__WHAT YOU SHOULD DO__
Print exactly the lines from the one containing "RADIO3 pin CSN: D4 -> D6" through the last line of the listing, both included.

•••••

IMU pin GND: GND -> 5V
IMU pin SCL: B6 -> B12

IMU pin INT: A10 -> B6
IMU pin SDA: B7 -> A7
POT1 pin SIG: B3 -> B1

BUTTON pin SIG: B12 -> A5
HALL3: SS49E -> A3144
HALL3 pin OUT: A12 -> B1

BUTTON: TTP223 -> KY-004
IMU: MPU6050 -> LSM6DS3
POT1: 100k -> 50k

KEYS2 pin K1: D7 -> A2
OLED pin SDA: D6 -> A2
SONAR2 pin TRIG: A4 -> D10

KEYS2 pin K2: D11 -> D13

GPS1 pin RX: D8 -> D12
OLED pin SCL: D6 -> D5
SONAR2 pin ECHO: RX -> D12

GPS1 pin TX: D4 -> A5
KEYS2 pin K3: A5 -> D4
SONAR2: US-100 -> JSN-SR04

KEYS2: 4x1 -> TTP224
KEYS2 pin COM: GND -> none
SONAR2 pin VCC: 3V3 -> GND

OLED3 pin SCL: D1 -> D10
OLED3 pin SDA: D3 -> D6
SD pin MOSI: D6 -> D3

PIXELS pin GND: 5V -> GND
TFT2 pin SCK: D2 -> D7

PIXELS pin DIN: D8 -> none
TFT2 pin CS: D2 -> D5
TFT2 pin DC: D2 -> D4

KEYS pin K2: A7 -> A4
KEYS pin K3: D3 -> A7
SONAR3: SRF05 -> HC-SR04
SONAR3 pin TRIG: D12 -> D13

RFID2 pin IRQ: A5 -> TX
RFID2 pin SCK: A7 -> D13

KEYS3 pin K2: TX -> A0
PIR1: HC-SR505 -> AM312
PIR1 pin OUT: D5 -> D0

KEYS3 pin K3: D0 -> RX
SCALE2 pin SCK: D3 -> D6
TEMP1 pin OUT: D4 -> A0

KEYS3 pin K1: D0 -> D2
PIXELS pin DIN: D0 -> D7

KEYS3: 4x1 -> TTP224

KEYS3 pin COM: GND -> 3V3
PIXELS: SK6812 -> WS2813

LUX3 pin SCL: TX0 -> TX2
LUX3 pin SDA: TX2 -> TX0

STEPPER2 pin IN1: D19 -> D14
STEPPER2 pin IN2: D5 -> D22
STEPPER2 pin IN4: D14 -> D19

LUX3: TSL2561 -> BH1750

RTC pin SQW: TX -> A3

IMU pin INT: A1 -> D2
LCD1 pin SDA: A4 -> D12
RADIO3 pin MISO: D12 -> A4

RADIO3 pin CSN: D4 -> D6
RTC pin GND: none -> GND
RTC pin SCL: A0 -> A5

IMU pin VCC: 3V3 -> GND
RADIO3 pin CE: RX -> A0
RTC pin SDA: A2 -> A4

•••••

__RESPONSE BOX__
RADIO3 pin CSN: D4 -> D6
RTC pin GND: none -> GND
RTC pin SCL: A0 -> A5

IMU pin VCC: 3V3 -> GND
RADIO3 pin CE: RX -> A0
RTC pin SDA: A2 -> A4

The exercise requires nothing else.